Your objective »
In the data below, find the line containing "black notebook: 2 -> 4"; transcribe it and each line after it exactly, through the last, skipping pictures.

Raw data »
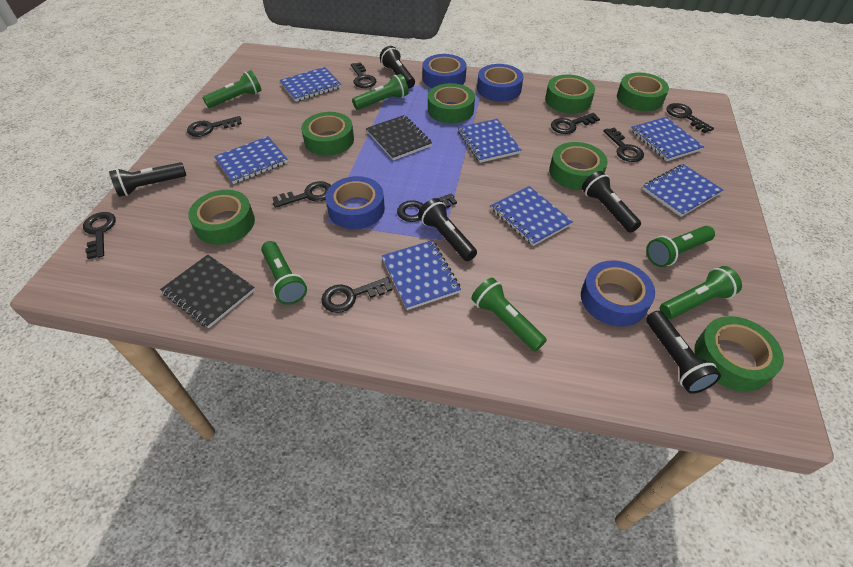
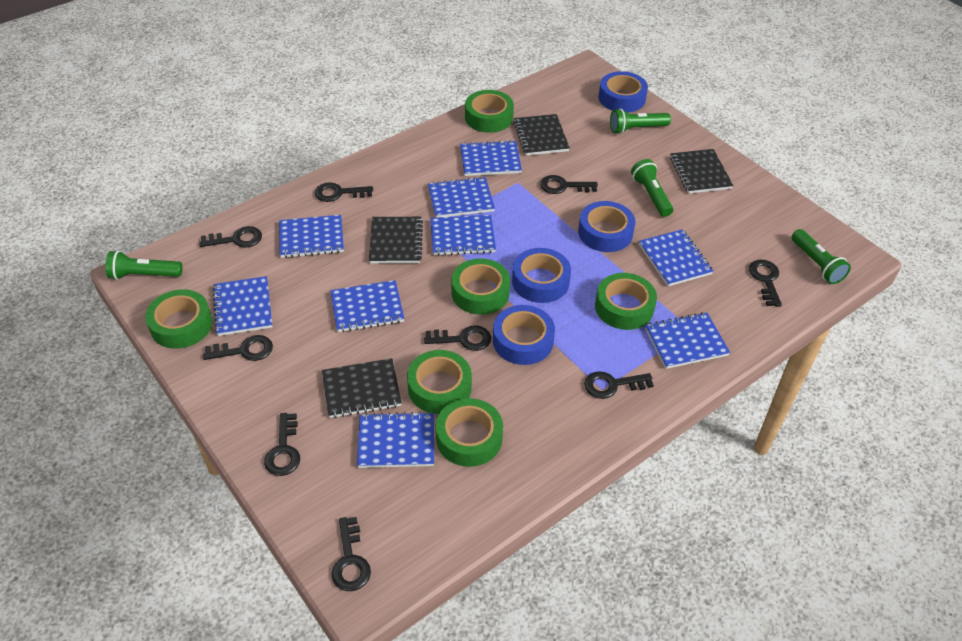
black flashlight: 5 -> 0
black notebook: 2 -> 4
blue notebook: 7 -> 9
green flashlight: 6 -> 4
green tape: 7 -> 6

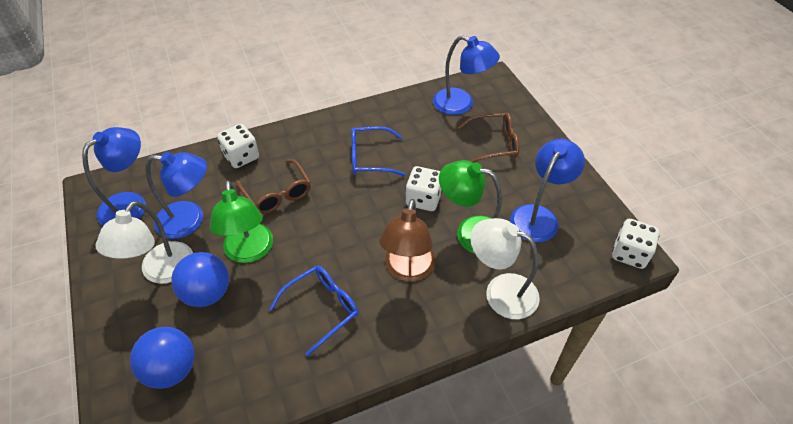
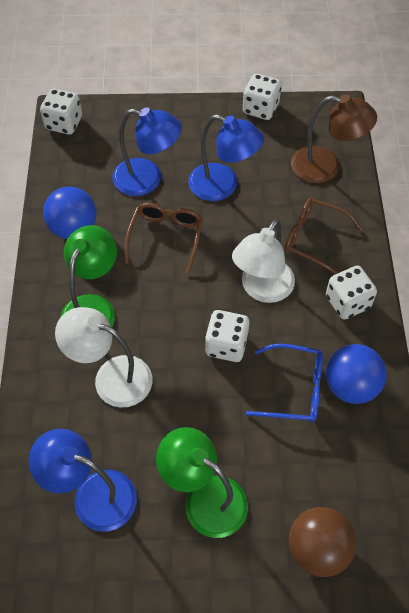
blue glasses: 2 -> 1
blue lamp: 4 -> 3
brown ball: 0 -> 1
white dice: 3 -> 4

Result »
black notebook: 2 -> 4
blue notebook: 7 -> 9
green flashlight: 6 -> 4
green tape: 7 -> 6

blue glasses: 2 -> 1
blue lamp: 4 -> 3
brown ball: 0 -> 1
white dice: 3 -> 4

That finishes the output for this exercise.